» Data shown:
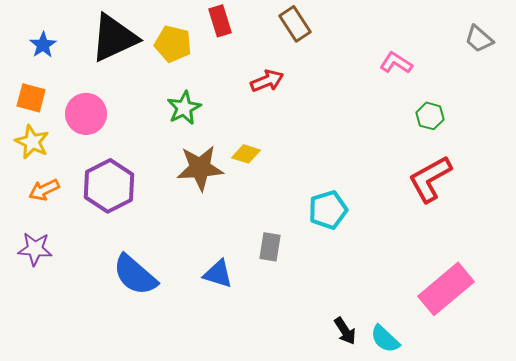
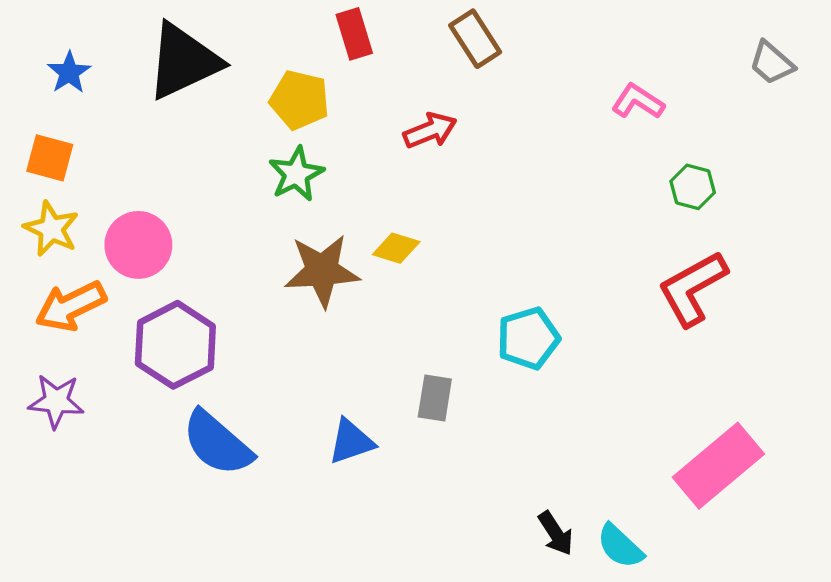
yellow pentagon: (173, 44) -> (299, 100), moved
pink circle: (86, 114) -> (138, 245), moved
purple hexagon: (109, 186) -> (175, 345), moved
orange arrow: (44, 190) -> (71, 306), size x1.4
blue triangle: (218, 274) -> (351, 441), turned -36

» Brief:
Pull every line containing "moved" out of the records.

» Exercise output:
yellow pentagon: (173, 44) -> (299, 100), moved
pink circle: (86, 114) -> (138, 245), moved
purple hexagon: (109, 186) -> (175, 345), moved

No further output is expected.